*** Begin section ***
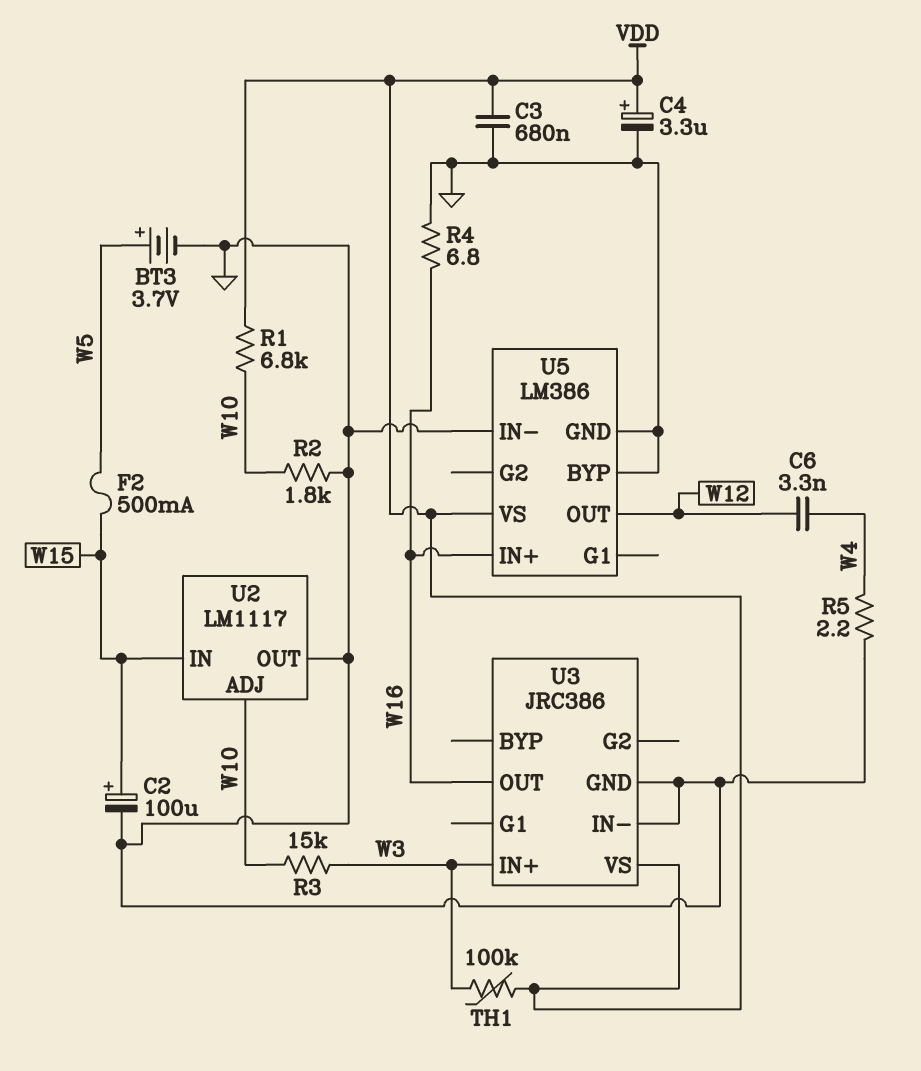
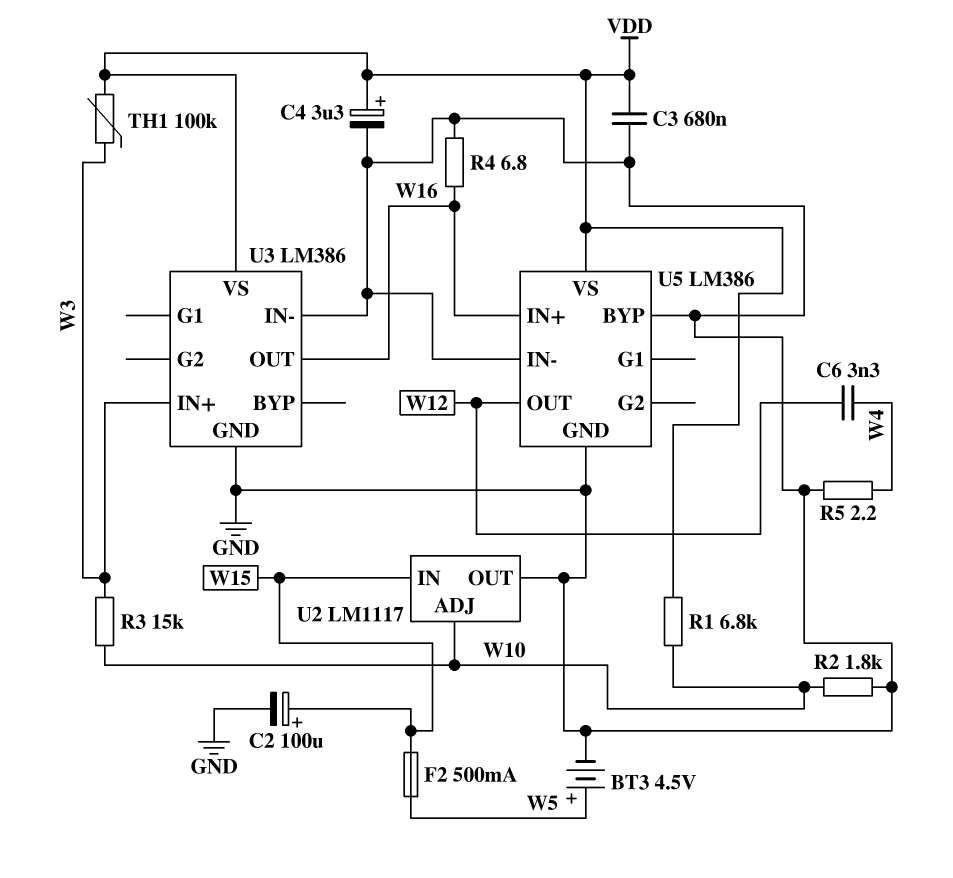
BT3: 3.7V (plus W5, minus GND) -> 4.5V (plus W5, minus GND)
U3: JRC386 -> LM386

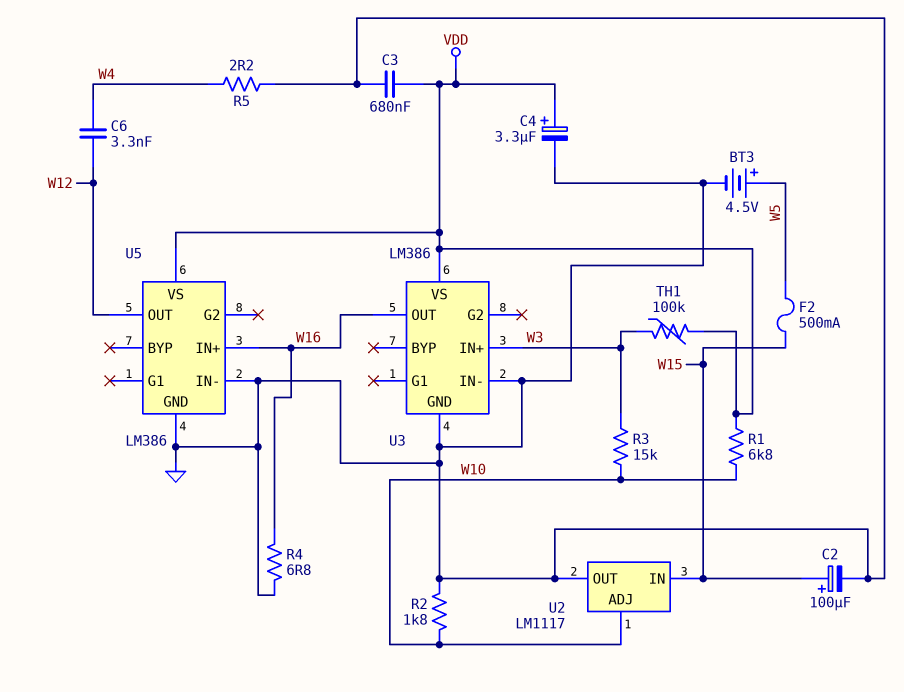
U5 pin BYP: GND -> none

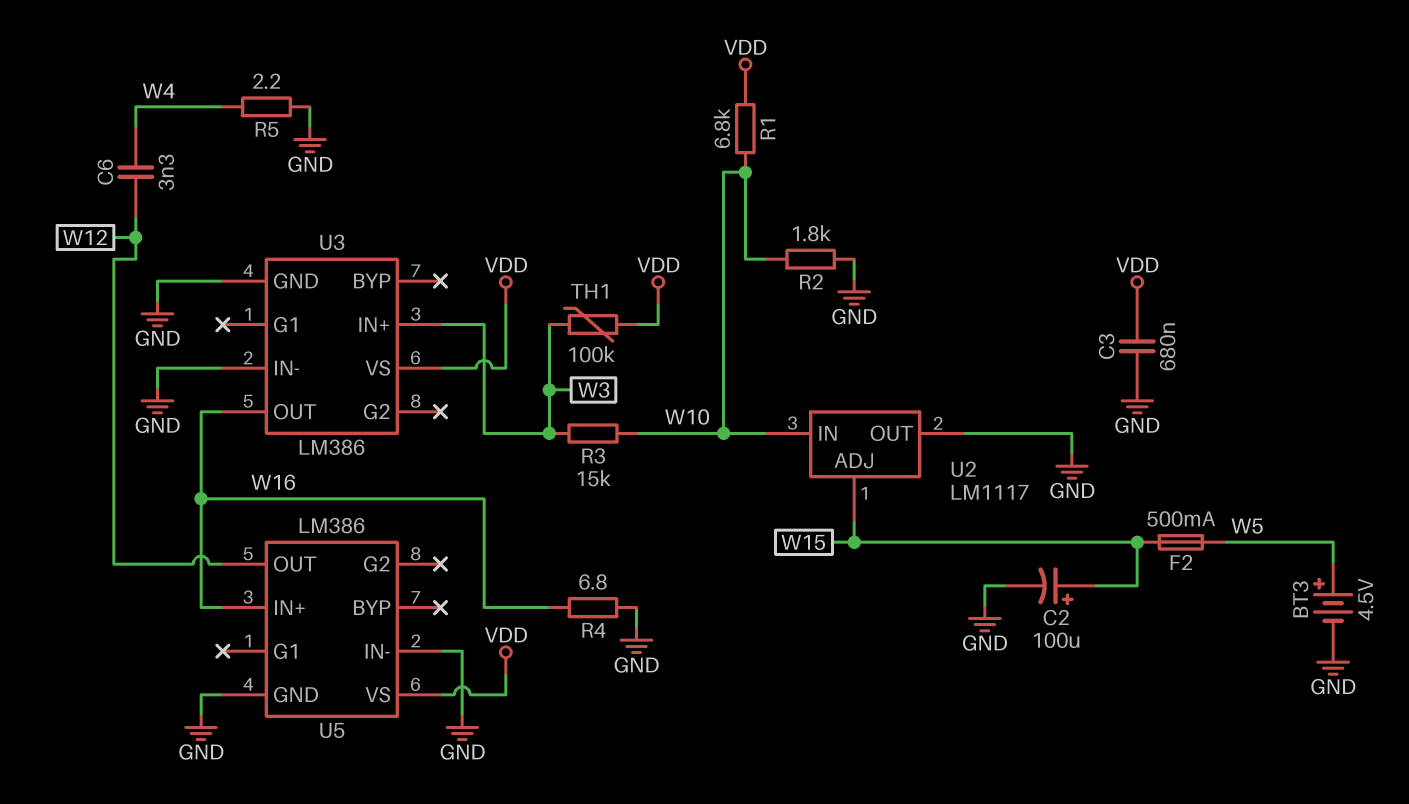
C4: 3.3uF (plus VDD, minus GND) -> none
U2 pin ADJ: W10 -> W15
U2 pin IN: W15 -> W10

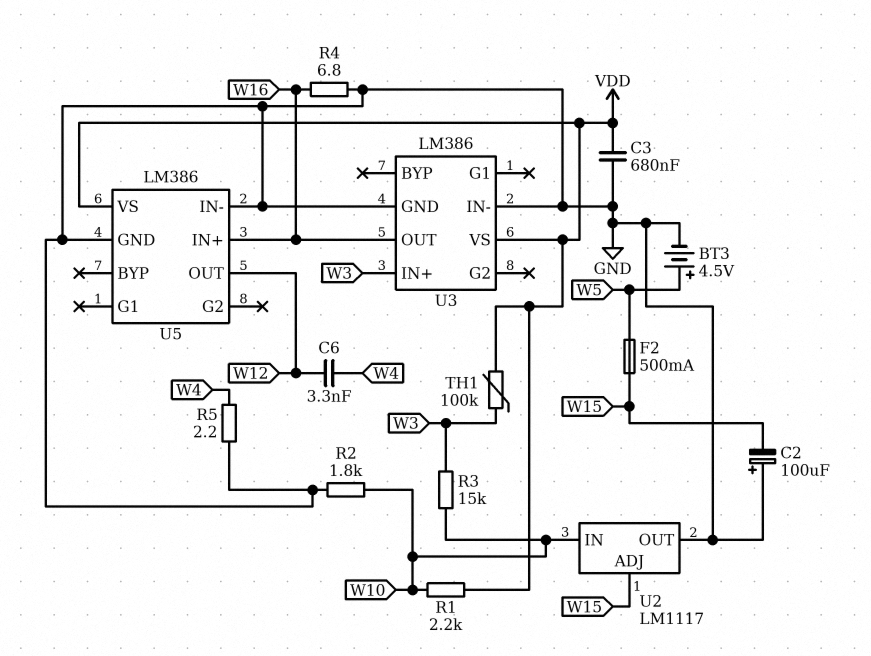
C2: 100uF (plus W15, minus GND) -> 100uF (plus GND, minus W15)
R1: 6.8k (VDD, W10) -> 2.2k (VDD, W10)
*** End section ***
*** Begin section ***
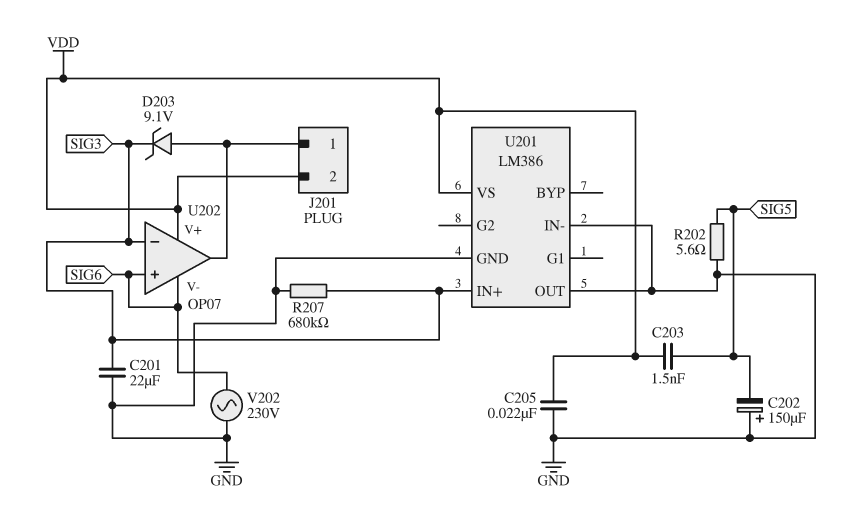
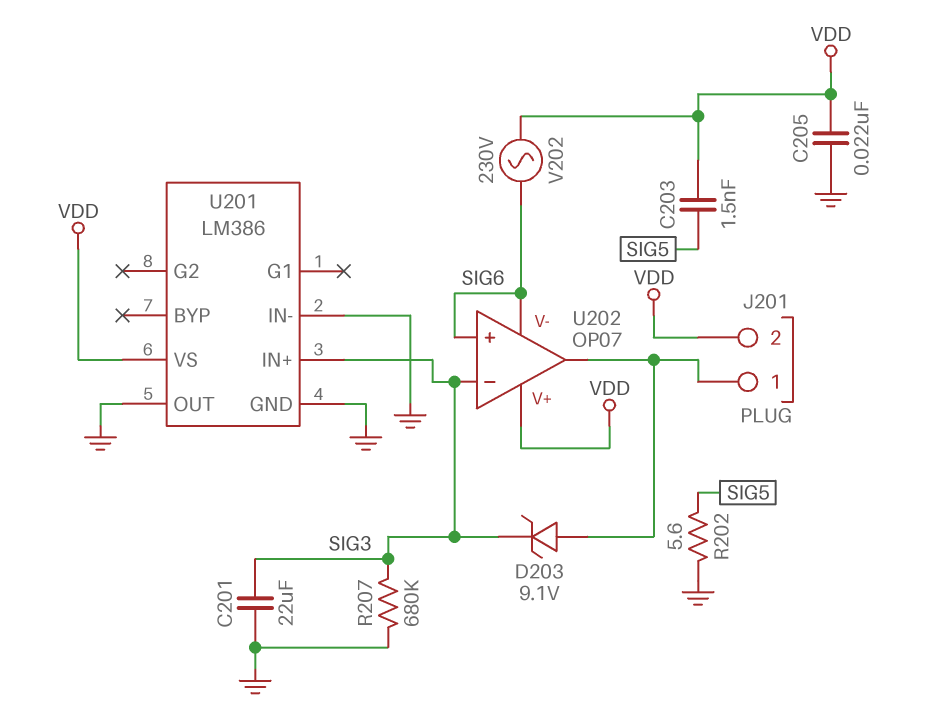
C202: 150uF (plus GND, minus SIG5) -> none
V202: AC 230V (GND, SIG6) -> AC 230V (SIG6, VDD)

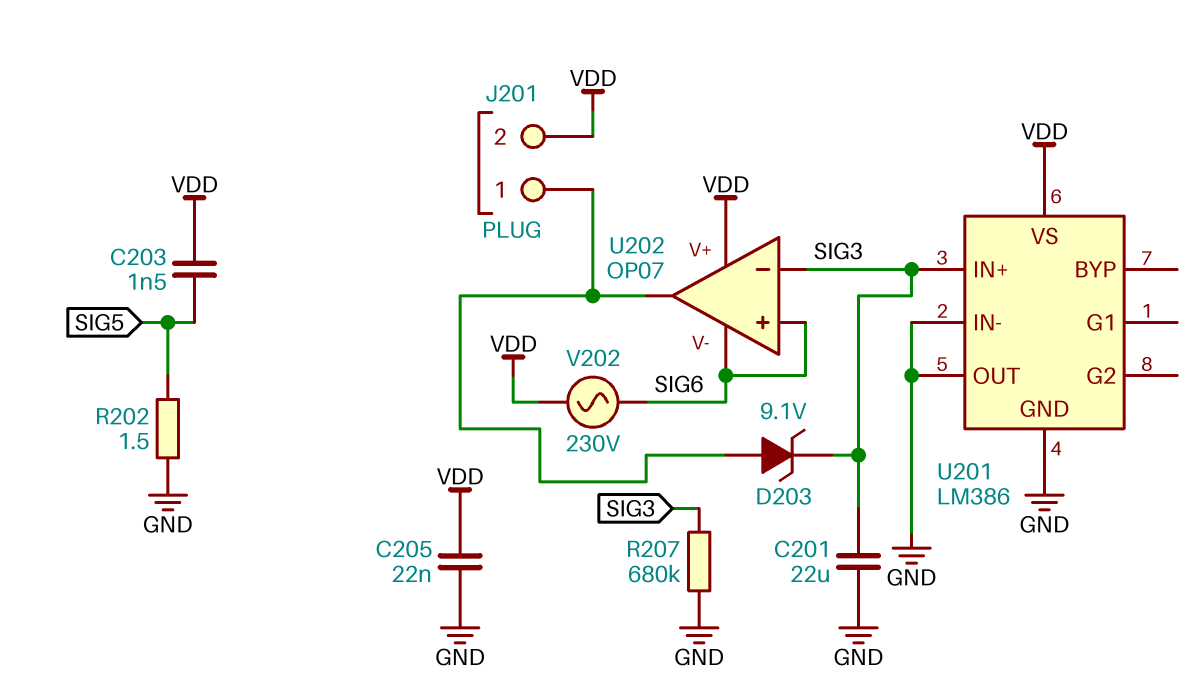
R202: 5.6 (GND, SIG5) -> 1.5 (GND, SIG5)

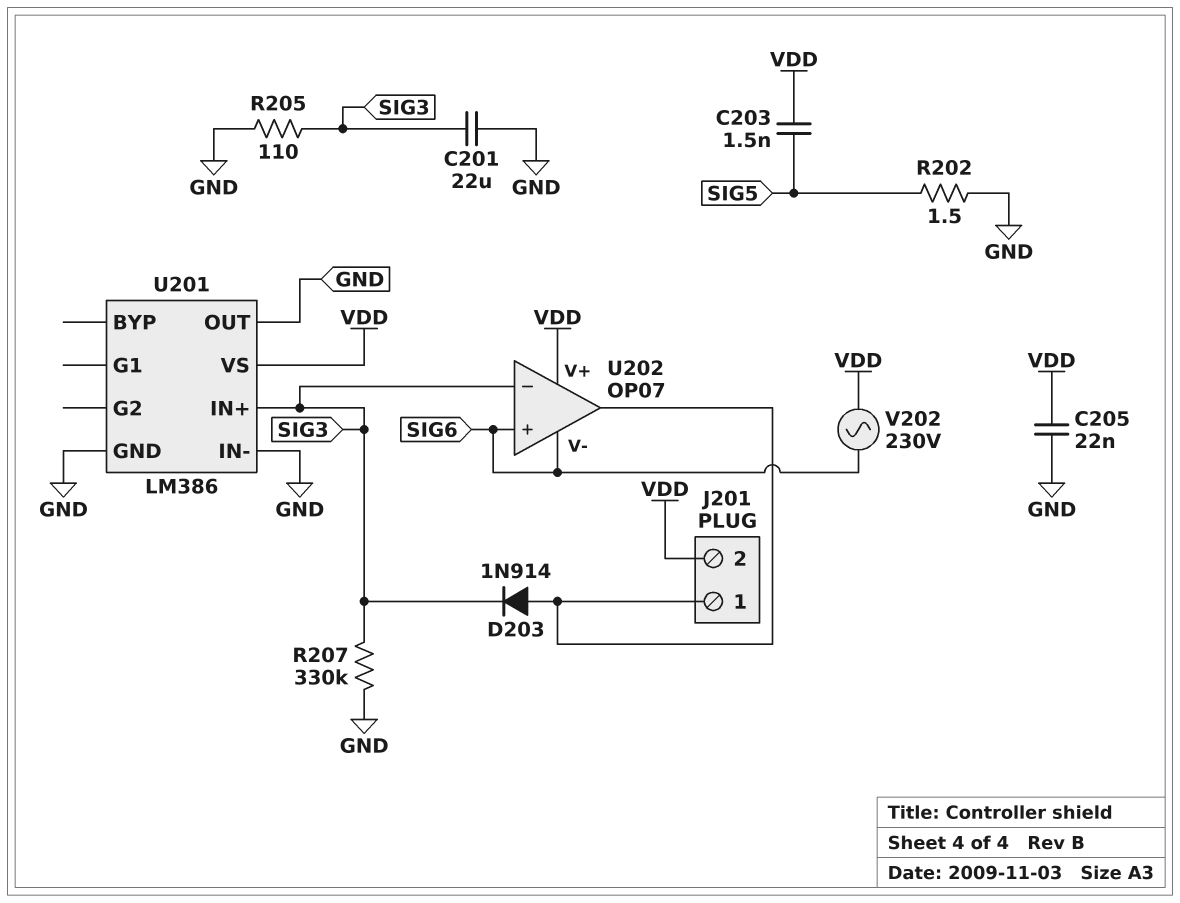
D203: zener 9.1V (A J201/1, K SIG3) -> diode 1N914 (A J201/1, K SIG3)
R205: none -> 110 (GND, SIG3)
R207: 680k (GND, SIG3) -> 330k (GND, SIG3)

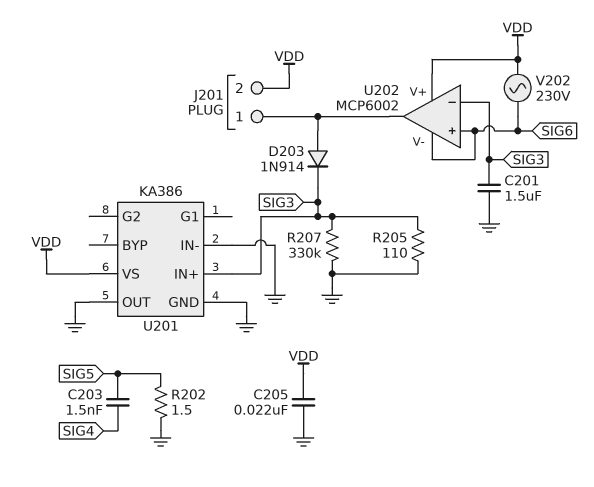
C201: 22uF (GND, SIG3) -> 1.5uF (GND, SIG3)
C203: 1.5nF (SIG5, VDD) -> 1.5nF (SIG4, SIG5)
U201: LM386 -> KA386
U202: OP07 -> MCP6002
*** End section ***
*** Begin section ***
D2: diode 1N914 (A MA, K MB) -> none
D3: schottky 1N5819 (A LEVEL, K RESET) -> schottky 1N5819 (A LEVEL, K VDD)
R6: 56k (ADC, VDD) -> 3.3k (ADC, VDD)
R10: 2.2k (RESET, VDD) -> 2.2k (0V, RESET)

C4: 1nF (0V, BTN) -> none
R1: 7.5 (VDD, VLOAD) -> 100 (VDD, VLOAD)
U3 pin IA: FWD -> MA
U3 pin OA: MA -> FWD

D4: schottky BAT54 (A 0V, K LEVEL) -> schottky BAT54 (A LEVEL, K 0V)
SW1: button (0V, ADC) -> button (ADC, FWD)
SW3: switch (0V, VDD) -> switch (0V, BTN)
*** End section ***
### Instructions for the task:
Your copy should hold only the lines above from the one containing "R207: 680k (GND, SIG3) -> 330k (GND, SIG3)" through the one containing "U202: OP07 -> MCP6002", exactly as written and free of pictures.

### Response area:
R207: 680k (GND, SIG3) -> 330k (GND, SIG3)

C201: 22uF (GND, SIG3) -> 1.5uF (GND, SIG3)
C203: 1.5nF (SIG5, VDD) -> 1.5nF (SIG4, SIG5)
U201: LM386 -> KA386
U202: OP07 -> MCP6002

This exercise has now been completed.